• Prompt: Beginning with the line that holds "ENC pin SW: 16 -> 3", write out each line exactly as it stands until the end of the data, and include no pictures.

[Records to process — start]

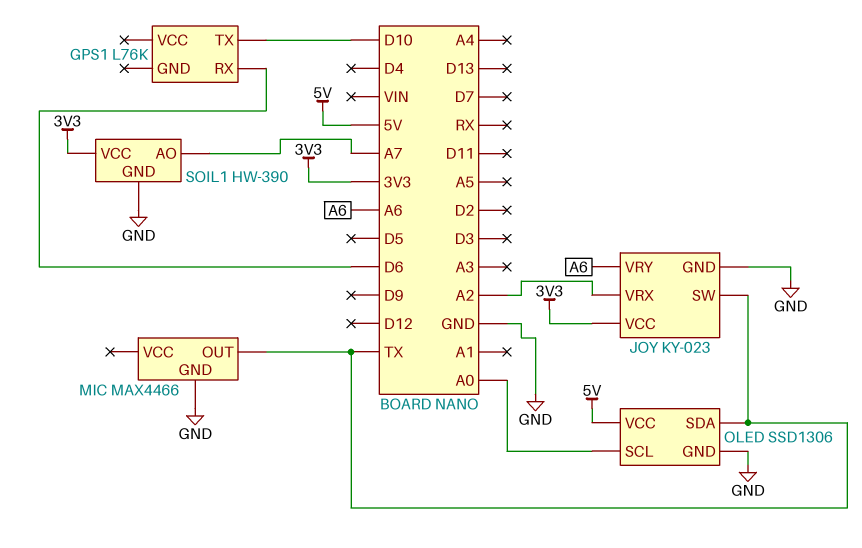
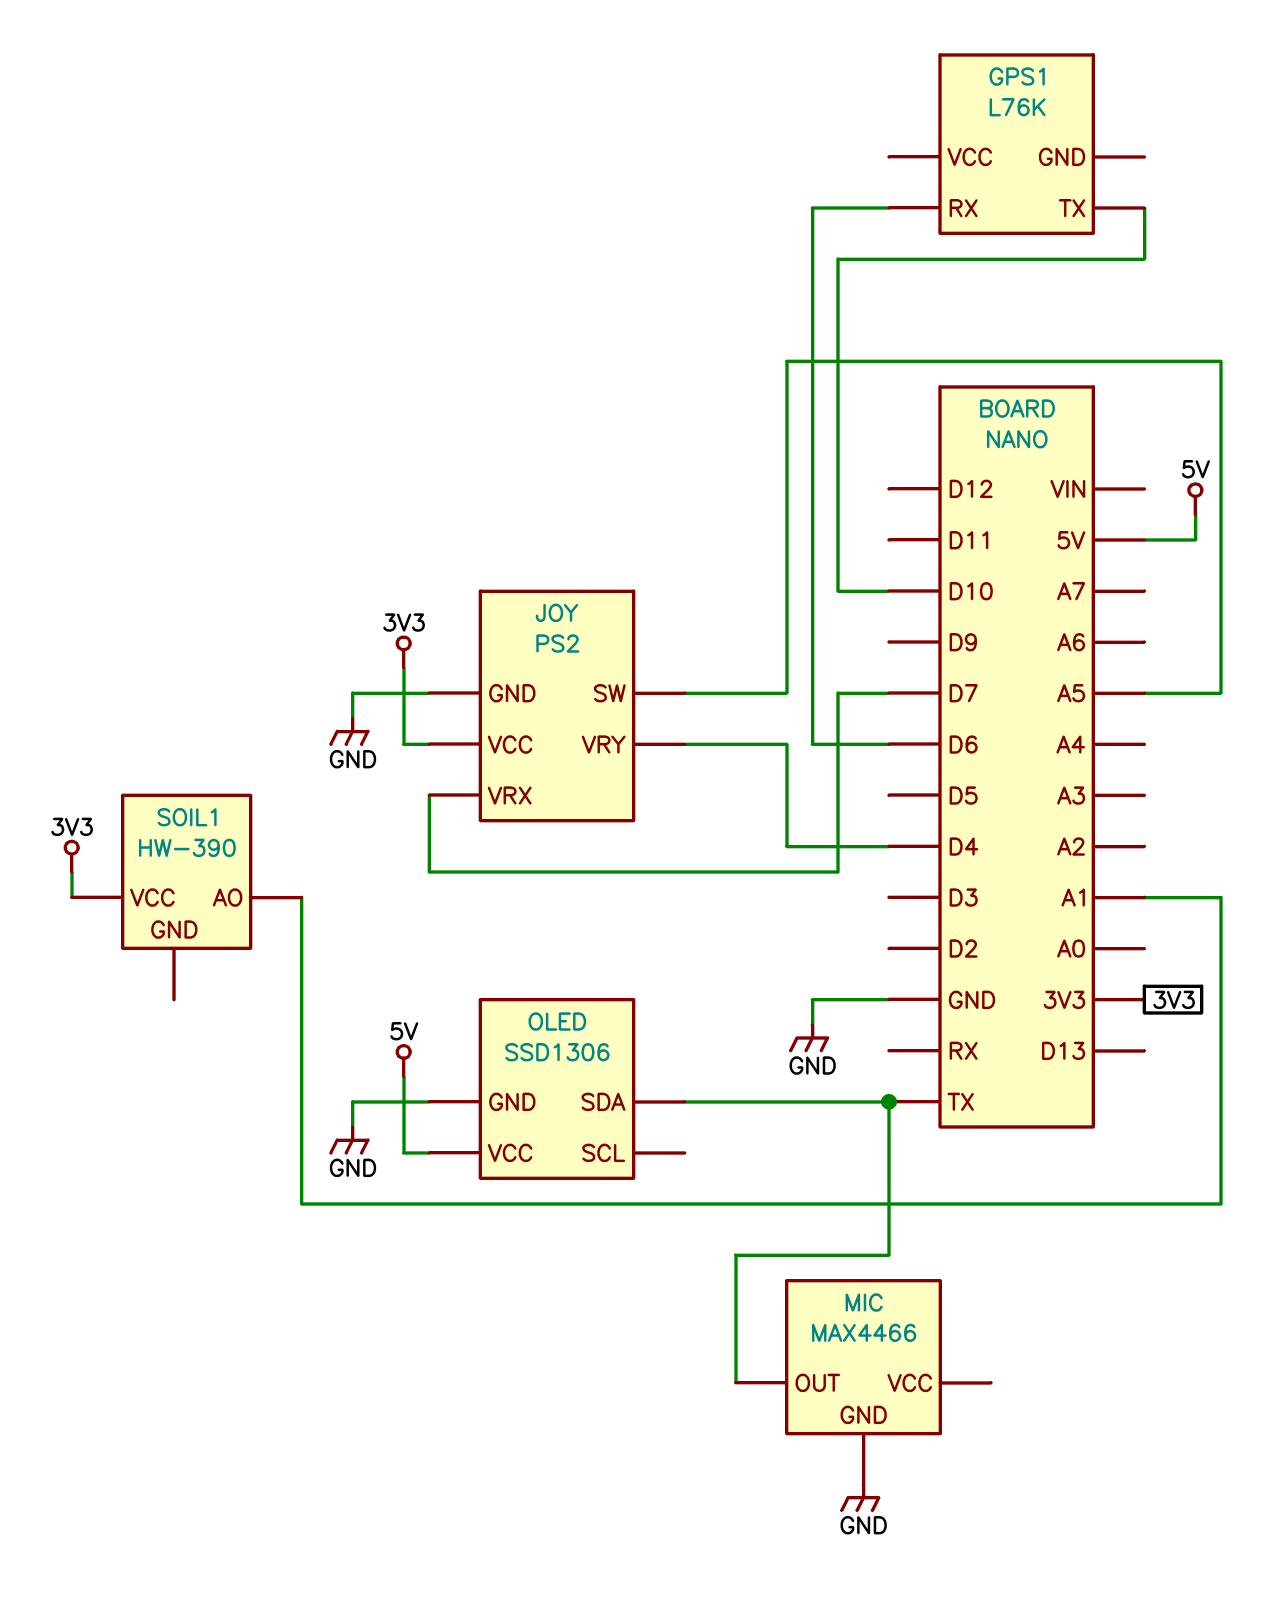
JOY: KY-023 -> PS2
JOY pin SW: TX -> A5
JOY pin VRX: A2 -> D7
JOY pin VRY: A6 -> D4
OLED pin SCL: A0 -> none
SOIL1 pin AO: A7 -> A1
SOIL1 pin GND: GND -> none

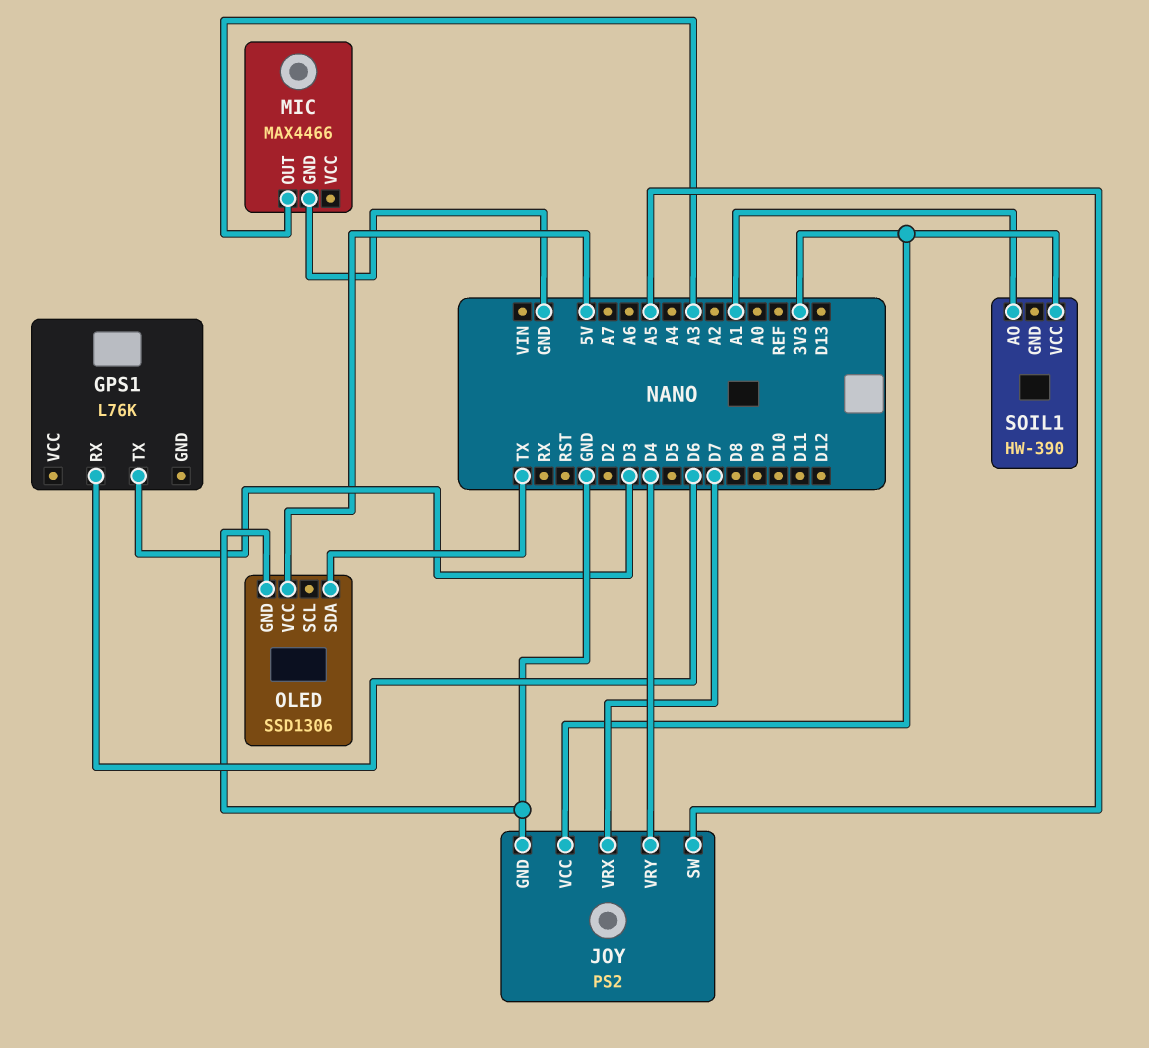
GPS1 pin TX: D10 -> D3
MIC pin OUT: TX -> A3

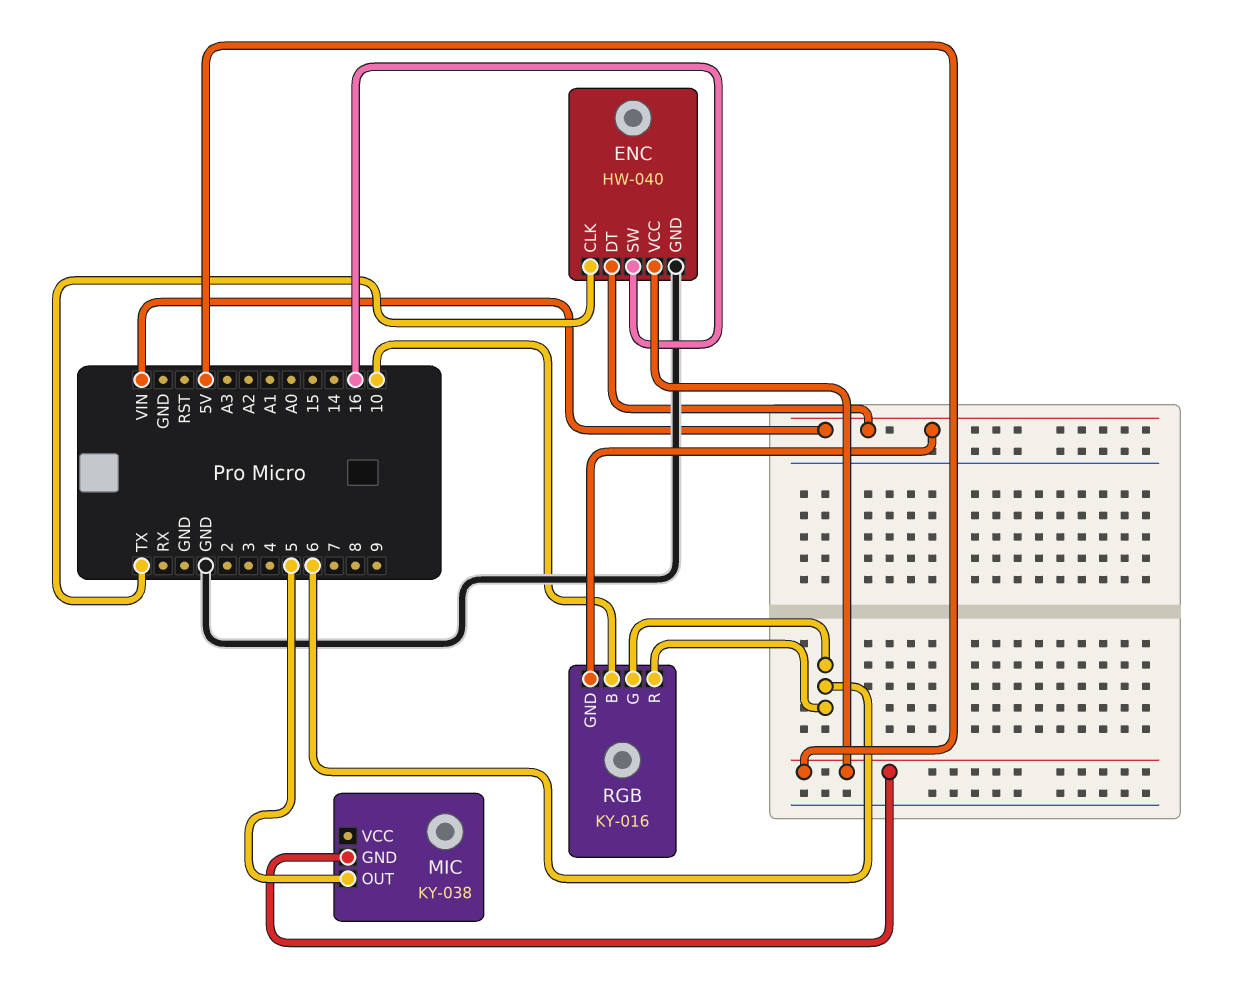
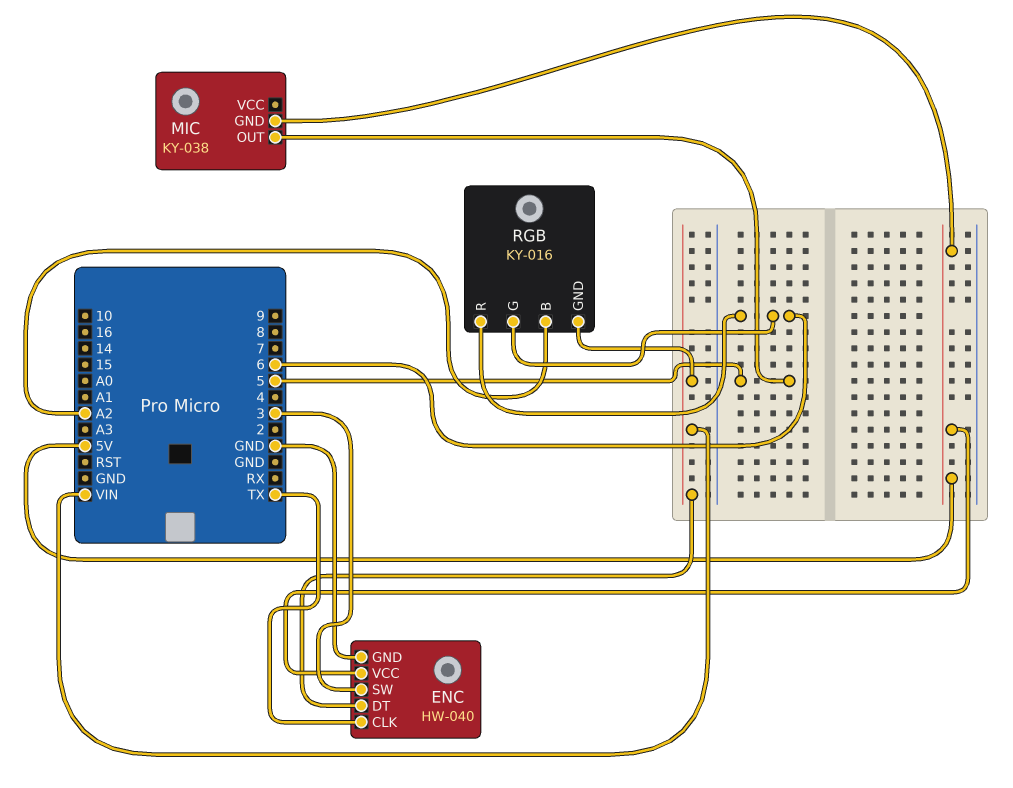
ENC pin SW: 16 -> 3
RGB pin B: 10 -> A2

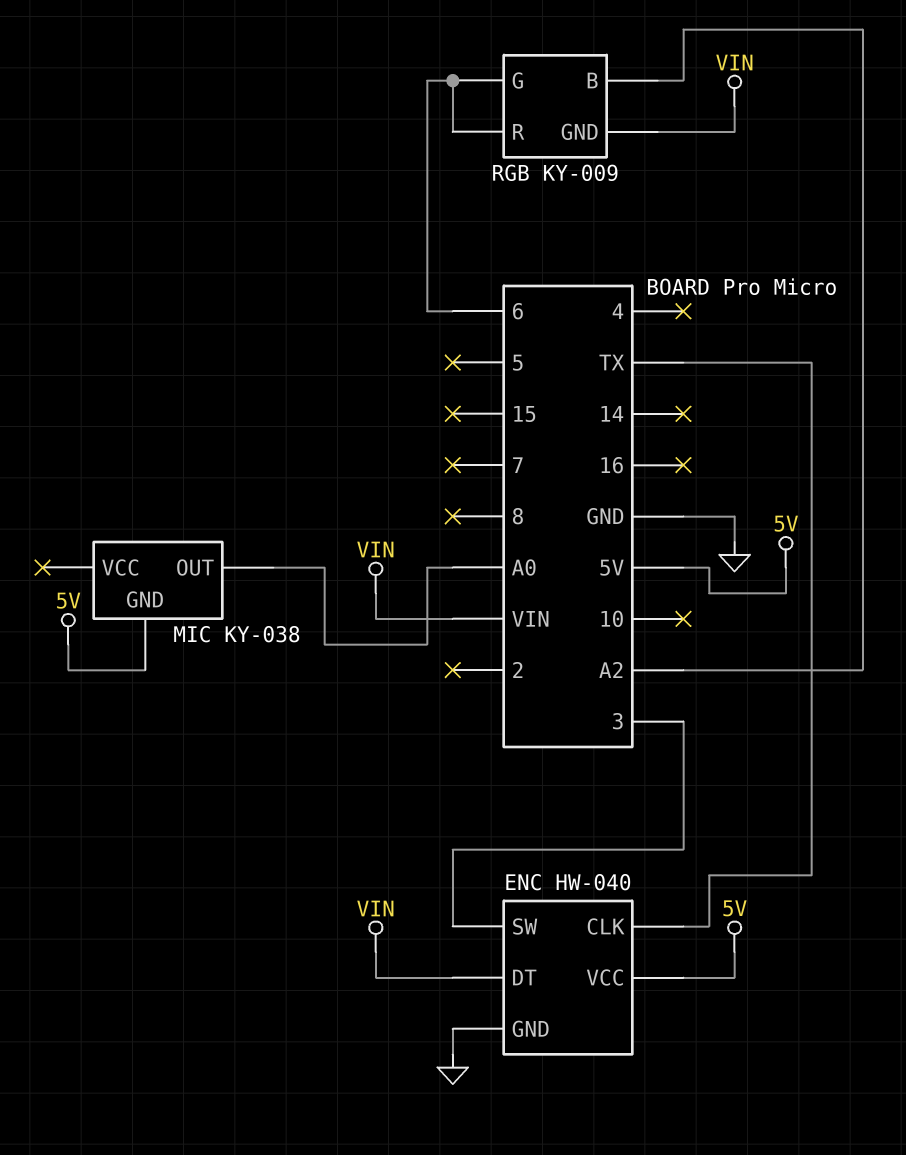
MIC pin OUT: 5 -> A0
RGB: KY-016 -> KY-009

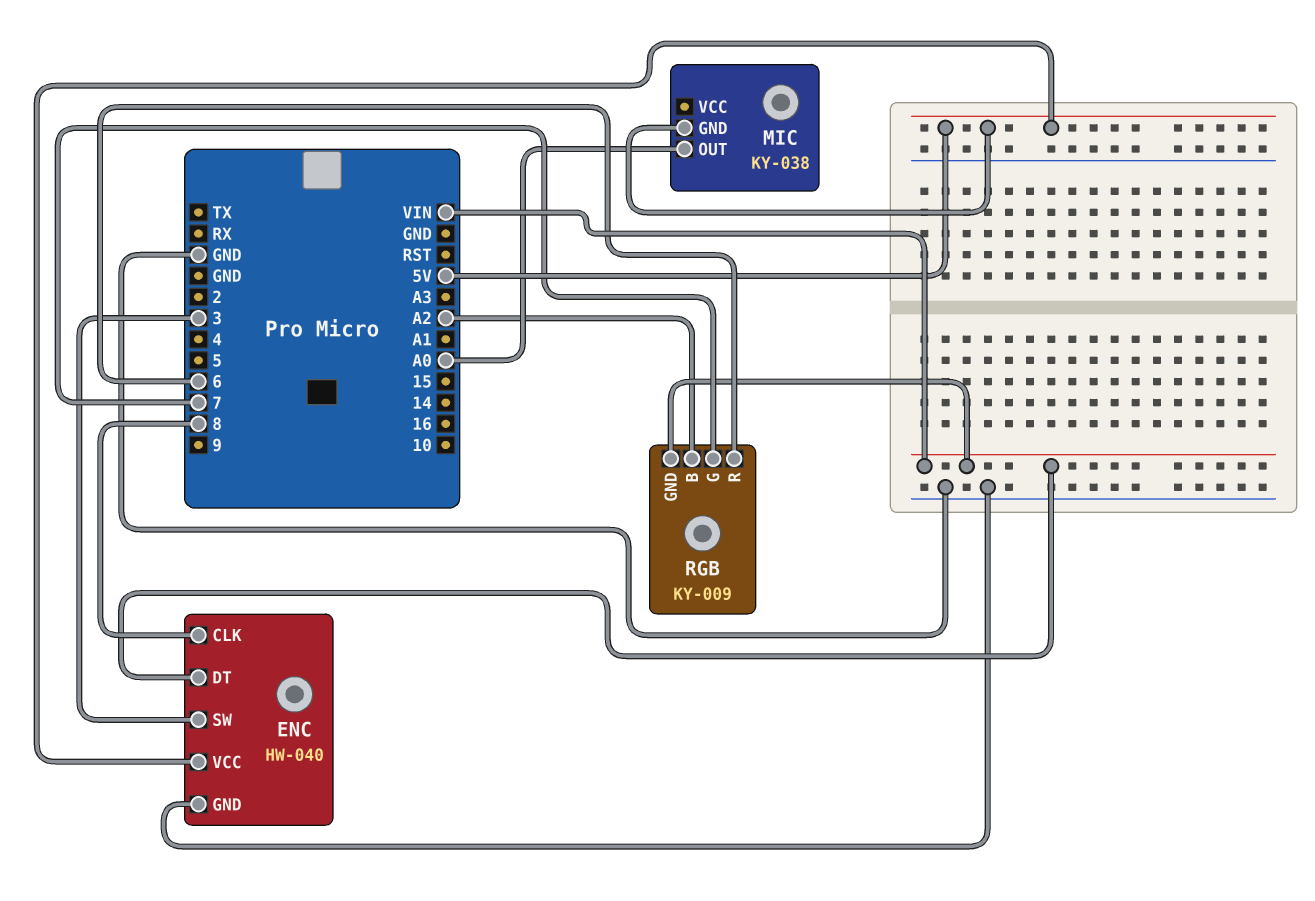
ENC pin CLK: TX -> 8
RGB pin G: 6 -> 7

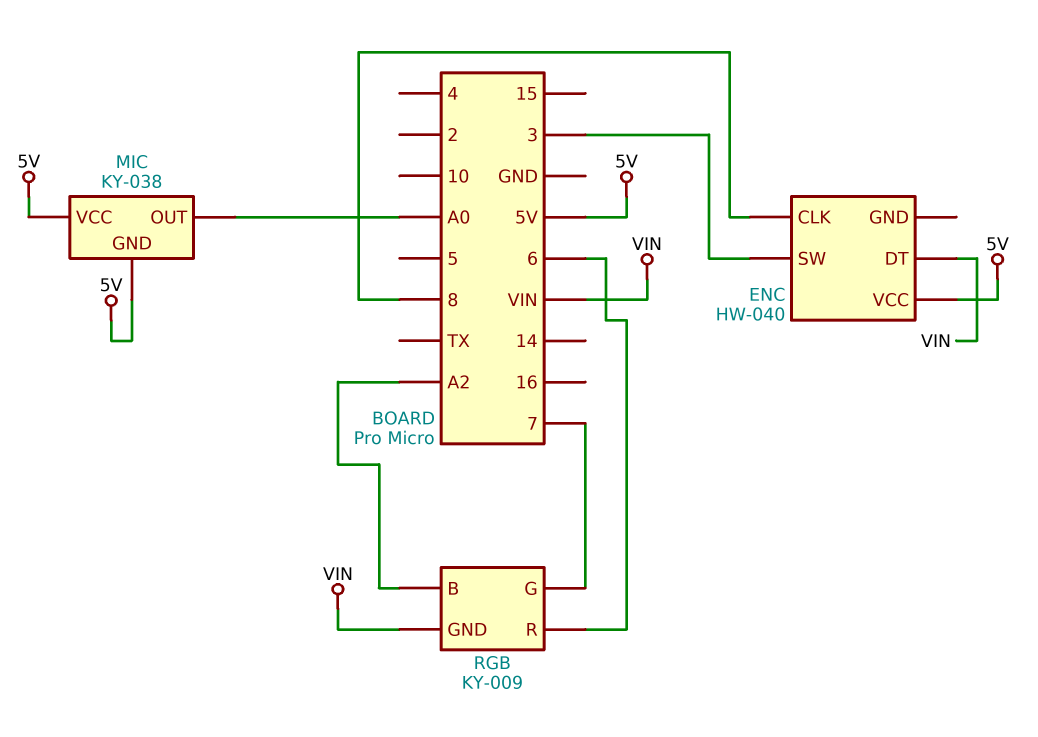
ENC pin GND: GND -> none
MIC pin VCC: none -> 5V

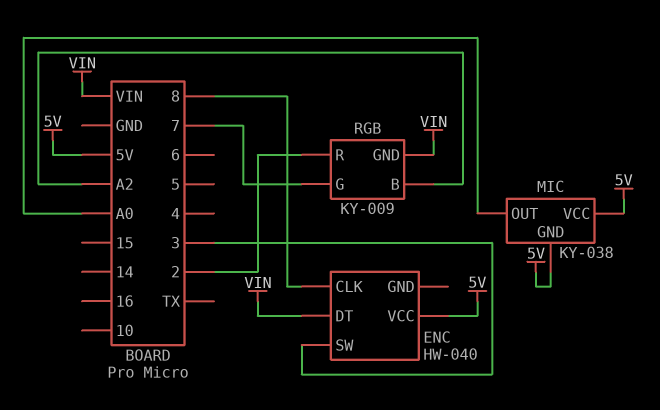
RGB pin R: 6 -> 2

[Records to process — finish]

• Finished task:
ENC pin SW: 16 -> 3
RGB pin B: 10 -> A2

MIC pin OUT: 5 -> A0
RGB: KY-016 -> KY-009

ENC pin CLK: TX -> 8
RGB pin G: 6 -> 7

ENC pin GND: GND -> none
MIC pin VCC: none -> 5V

RGB pin R: 6 -> 2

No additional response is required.